▶ [Task goal]:
All the lines below should appear again unchanged, though their pictures should not.
START Material provided
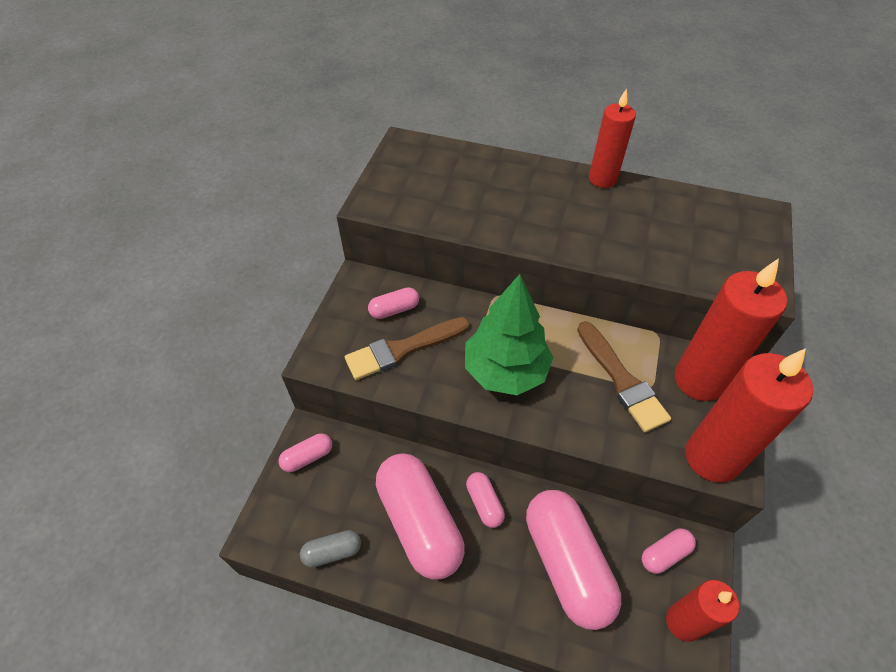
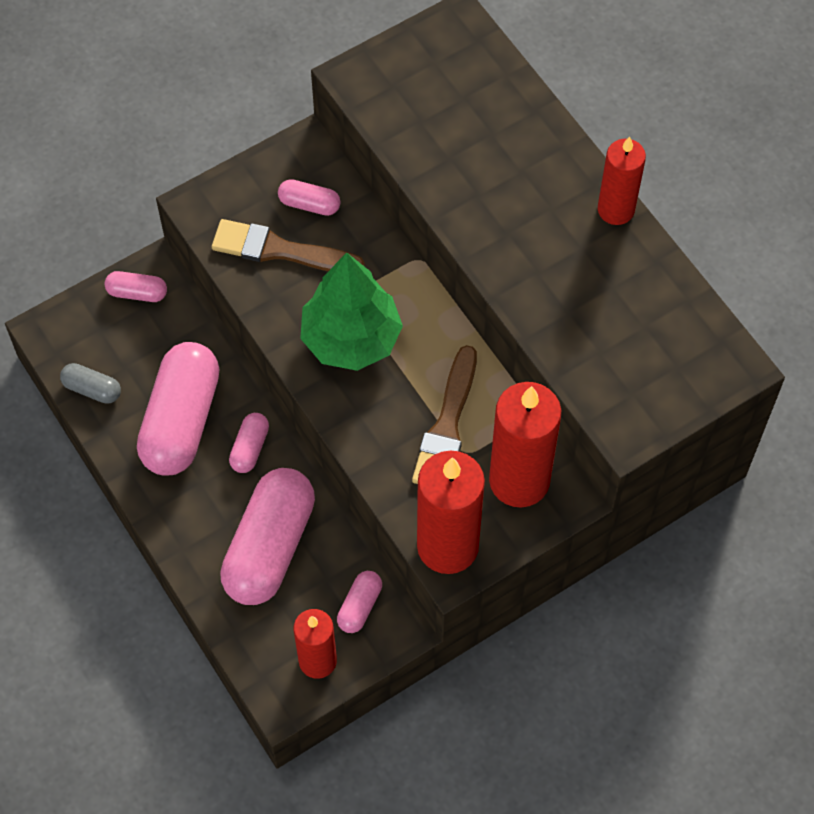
camera: 40 degrees right, 10 degrees up
(664, 554) = (360, 606): pink capsule -> pink capsule turned 75 degrees counterclockwise

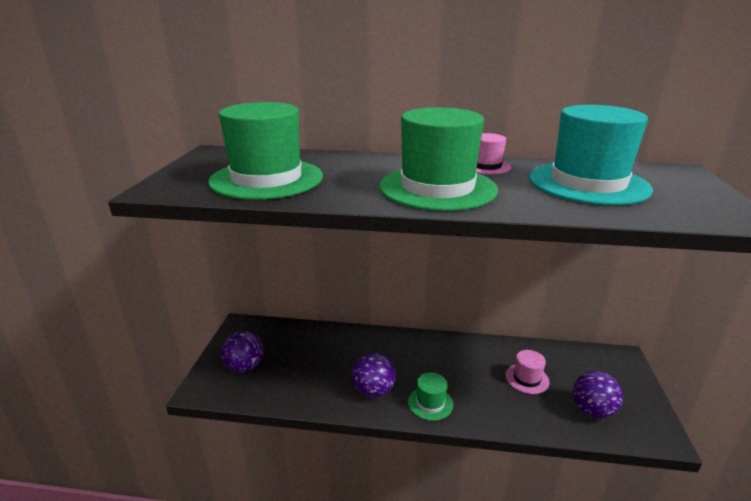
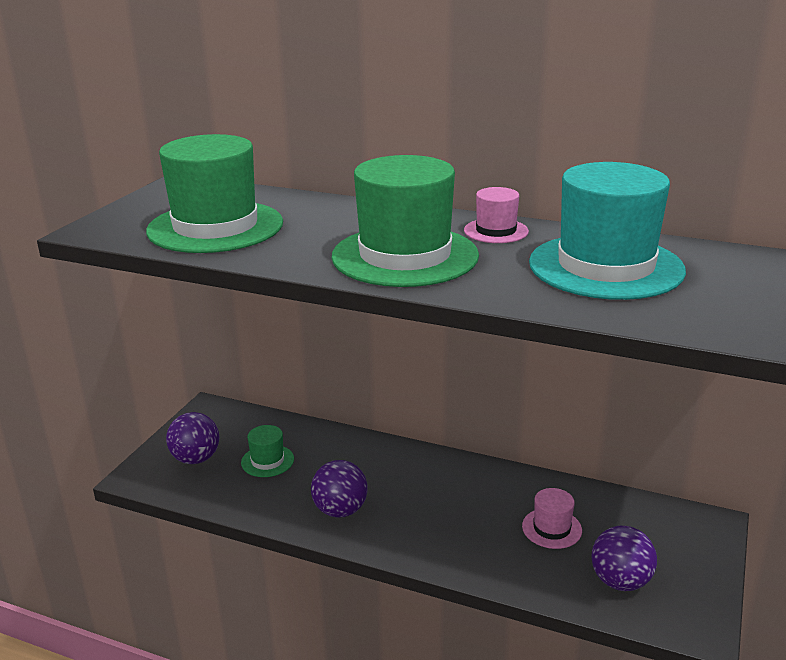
camera: 15 degrees right, 0 degrees up
(430, 403) = (405, 536): green hat -> green hat (267, 461)

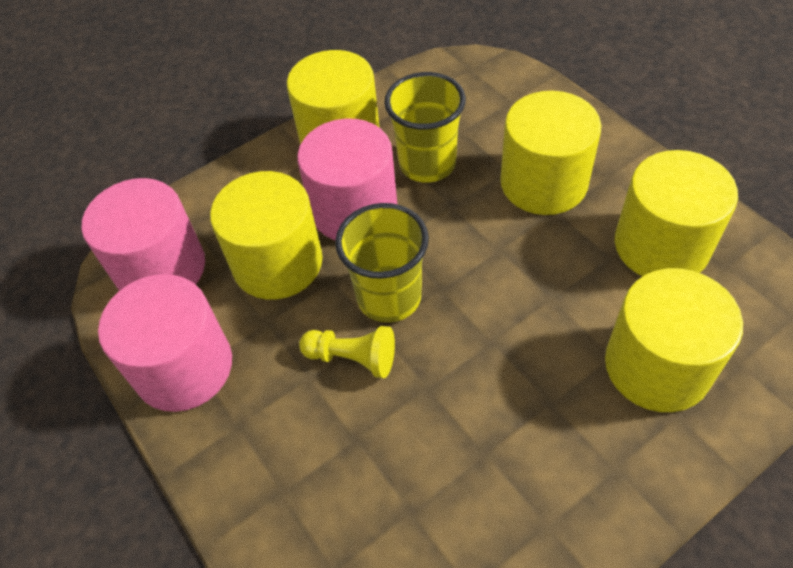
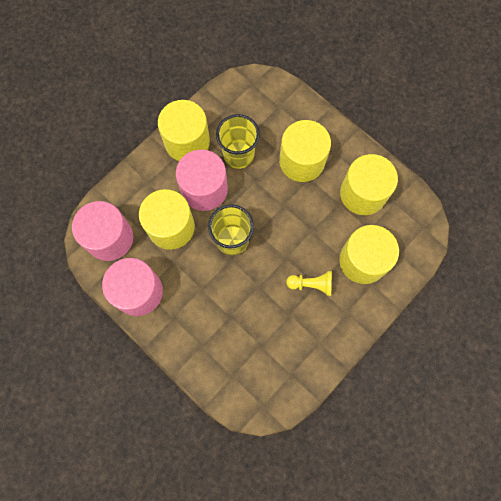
camera: 15 degrees left, 20 degrees up
(352, 358) = (220, 276): yellow pawn -> yellow pawn (311, 284)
END Material provided
▶ [Solution to the exercise]:
camera: 40 degrees right, 10 degrees up
(664, 554) = (360, 606): pink capsule -> pink capsule turned 75 degrees counterclockwise

camera: 15 degrees right, 0 degrees up
(430, 403) = (405, 536): green hat -> green hat (267, 461)

camera: 15 degrees left, 20 degrees up
(352, 358) = (220, 276): yellow pawn -> yellow pawn (311, 284)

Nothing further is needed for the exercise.